Read through the entries below and copy each line where "rolling" turns up.
+++
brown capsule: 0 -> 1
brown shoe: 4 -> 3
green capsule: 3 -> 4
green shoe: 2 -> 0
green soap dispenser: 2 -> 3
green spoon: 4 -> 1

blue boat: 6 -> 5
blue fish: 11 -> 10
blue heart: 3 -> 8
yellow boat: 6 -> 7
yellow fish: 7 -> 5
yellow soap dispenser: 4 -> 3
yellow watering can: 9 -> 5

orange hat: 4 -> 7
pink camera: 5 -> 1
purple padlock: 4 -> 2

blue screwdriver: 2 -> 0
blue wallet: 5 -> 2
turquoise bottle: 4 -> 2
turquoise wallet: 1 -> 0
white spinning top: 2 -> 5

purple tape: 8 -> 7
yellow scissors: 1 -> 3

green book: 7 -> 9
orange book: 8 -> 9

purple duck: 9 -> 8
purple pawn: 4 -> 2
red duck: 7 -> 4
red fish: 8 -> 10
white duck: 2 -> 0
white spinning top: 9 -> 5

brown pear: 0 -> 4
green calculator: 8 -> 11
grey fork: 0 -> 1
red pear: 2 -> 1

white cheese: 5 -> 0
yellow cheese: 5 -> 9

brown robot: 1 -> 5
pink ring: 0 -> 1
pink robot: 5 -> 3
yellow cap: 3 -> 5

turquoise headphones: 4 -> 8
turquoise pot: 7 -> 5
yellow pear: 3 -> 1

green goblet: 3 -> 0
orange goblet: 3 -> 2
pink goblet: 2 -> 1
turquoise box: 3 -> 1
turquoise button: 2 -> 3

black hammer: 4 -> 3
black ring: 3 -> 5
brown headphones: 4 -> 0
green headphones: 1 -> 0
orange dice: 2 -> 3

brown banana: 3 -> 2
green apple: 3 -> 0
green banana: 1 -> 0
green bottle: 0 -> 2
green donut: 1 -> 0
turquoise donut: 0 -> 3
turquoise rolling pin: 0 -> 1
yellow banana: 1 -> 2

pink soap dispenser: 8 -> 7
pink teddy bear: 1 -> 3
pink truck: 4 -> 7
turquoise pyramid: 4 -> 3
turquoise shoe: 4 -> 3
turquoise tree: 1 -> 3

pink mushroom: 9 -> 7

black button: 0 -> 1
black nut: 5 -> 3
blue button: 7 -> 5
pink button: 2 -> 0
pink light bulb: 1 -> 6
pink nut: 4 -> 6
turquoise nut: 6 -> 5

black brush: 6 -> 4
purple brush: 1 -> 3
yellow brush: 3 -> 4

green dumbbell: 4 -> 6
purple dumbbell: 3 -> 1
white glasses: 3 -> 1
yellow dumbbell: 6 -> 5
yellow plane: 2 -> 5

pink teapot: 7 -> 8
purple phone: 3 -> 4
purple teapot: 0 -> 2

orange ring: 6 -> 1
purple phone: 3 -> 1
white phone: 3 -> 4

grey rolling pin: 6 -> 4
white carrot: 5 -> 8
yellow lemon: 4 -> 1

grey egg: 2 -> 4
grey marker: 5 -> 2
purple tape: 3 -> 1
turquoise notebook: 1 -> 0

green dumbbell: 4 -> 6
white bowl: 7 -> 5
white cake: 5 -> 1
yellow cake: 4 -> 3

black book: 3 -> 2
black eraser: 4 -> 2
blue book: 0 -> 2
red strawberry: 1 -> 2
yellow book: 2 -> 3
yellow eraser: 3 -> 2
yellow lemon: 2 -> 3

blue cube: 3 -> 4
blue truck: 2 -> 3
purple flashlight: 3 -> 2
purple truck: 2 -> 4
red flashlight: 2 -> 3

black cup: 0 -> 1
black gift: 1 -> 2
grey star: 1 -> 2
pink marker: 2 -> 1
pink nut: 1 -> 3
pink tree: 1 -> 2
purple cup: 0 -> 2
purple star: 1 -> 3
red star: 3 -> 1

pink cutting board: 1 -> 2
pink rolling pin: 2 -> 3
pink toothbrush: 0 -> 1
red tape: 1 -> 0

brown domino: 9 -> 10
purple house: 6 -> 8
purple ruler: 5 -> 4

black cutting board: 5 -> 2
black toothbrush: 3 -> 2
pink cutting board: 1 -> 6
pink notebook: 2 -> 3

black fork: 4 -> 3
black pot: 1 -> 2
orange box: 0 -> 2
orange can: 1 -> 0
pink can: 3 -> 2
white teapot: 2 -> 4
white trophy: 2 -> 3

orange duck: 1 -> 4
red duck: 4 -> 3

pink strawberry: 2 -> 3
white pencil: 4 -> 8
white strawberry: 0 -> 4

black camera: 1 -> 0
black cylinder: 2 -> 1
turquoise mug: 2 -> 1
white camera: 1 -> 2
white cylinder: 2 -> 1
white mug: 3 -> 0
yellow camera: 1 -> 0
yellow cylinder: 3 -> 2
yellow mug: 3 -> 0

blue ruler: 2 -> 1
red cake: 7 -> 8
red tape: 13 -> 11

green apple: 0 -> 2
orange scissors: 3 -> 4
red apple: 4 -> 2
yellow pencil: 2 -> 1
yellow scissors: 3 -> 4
+++
* [Result below]
turquoise rolling pin: 0 -> 1
grey rolling pin: 6 -> 4
pink rolling pin: 2 -> 3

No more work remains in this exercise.